◆ Task objective:
Each entry must be restated word for word, with nothing omitted.
++++ Supplied records ++++
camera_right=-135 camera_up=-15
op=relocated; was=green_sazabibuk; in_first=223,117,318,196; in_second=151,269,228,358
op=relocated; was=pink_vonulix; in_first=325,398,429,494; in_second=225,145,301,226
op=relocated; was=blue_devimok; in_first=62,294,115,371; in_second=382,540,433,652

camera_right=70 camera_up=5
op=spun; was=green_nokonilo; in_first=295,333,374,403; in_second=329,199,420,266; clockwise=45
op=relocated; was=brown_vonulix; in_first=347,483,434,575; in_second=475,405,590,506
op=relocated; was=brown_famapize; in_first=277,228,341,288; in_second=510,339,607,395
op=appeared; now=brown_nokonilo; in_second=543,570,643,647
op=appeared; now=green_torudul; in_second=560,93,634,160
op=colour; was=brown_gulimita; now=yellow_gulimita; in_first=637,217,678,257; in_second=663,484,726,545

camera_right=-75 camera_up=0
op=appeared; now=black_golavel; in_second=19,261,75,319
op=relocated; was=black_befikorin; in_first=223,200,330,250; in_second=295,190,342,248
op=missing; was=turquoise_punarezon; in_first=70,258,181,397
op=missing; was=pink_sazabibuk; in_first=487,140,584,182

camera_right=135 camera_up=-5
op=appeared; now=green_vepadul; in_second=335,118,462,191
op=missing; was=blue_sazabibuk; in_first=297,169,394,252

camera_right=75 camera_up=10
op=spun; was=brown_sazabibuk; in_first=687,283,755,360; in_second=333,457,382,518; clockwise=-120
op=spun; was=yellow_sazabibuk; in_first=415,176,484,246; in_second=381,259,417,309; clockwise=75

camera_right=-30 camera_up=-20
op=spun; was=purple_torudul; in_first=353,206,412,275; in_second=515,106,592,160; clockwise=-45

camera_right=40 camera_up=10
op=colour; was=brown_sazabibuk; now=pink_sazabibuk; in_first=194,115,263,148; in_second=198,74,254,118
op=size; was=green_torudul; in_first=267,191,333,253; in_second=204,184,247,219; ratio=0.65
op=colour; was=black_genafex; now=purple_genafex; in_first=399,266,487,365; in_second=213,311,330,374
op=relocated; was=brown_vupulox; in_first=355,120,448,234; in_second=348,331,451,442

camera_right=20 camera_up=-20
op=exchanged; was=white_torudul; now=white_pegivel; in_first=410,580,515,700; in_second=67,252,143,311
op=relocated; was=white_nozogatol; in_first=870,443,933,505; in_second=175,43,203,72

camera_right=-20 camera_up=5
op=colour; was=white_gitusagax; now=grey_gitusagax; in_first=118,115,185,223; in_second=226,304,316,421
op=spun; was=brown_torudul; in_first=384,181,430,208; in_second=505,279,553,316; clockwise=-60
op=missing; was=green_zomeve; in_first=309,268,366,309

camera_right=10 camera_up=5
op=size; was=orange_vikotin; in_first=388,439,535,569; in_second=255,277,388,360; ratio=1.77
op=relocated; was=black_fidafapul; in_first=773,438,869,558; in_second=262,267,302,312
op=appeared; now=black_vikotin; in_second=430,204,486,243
++++
◆ Exercise output:
camera_right=-135 camera_up=-15
op=relocated; was=green_sazabibuk; in_first=223,117,318,196; in_second=151,269,228,358
op=relocated; was=pink_vonulix; in_first=325,398,429,494; in_second=225,145,301,226
op=relocated; was=blue_devimok; in_first=62,294,115,371; in_second=382,540,433,652

camera_right=70 camera_up=5
op=spun; was=green_nokonilo; in_first=295,333,374,403; in_second=329,199,420,266; clockwise=45
op=relocated; was=brown_vonulix; in_first=347,483,434,575; in_second=475,405,590,506
op=relocated; was=brown_famapize; in_first=277,228,341,288; in_second=510,339,607,395
op=appeared; now=brown_nokonilo; in_second=543,570,643,647
op=appeared; now=green_torudul; in_second=560,93,634,160
op=colour; was=brown_gulimita; now=yellow_gulimita; in_first=637,217,678,257; in_second=663,484,726,545

camera_right=-75 camera_up=0
op=appeared; now=black_golavel; in_second=19,261,75,319
op=relocated; was=black_befikorin; in_first=223,200,330,250; in_second=295,190,342,248
op=missing; was=turquoise_punarezon; in_first=70,258,181,397
op=missing; was=pink_sazabibuk; in_first=487,140,584,182

camera_right=135 camera_up=-5
op=appeared; now=green_vepadul; in_second=335,118,462,191
op=missing; was=blue_sazabibuk; in_first=297,169,394,252

camera_right=75 camera_up=10
op=spun; was=brown_sazabibuk; in_first=687,283,755,360; in_second=333,457,382,518; clockwise=-120
op=spun; was=yellow_sazabibuk; in_first=415,176,484,246; in_second=381,259,417,309; clockwise=75

camera_right=-30 camera_up=-20
op=spun; was=purple_torudul; in_first=353,206,412,275; in_second=515,106,592,160; clockwise=-45

camera_right=40 camera_up=10
op=colour; was=brown_sazabibuk; now=pink_sazabibuk; in_first=194,115,263,148; in_second=198,74,254,118
op=size; was=green_torudul; in_first=267,191,333,253; in_second=204,184,247,219; ratio=0.65
op=colour; was=black_genafex; now=purple_genafex; in_first=399,266,487,365; in_second=213,311,330,374
op=relocated; was=brown_vupulox; in_first=355,120,448,234; in_second=348,331,451,442

camera_right=20 camera_up=-20
op=exchanged; was=white_torudul; now=white_pegivel; in_first=410,580,515,700; in_second=67,252,143,311
op=relocated; was=white_nozogatol; in_first=870,443,933,505; in_second=175,43,203,72

camera_right=-20 camera_up=5
op=colour; was=white_gitusagax; now=grey_gitusagax; in_first=118,115,185,223; in_second=226,304,316,421
op=spun; was=brown_torudul; in_first=384,181,430,208; in_second=505,279,553,316; clockwise=-60
op=missing; was=green_zomeve; in_first=309,268,366,309

camera_right=10 camera_up=5
op=size; was=orange_vikotin; in_first=388,439,535,569; in_second=255,277,388,360; ratio=1.77
op=relocated; was=black_fidafapul; in_first=773,438,869,558; in_second=262,267,302,312
op=appeared; now=black_vikotin; in_second=430,204,486,243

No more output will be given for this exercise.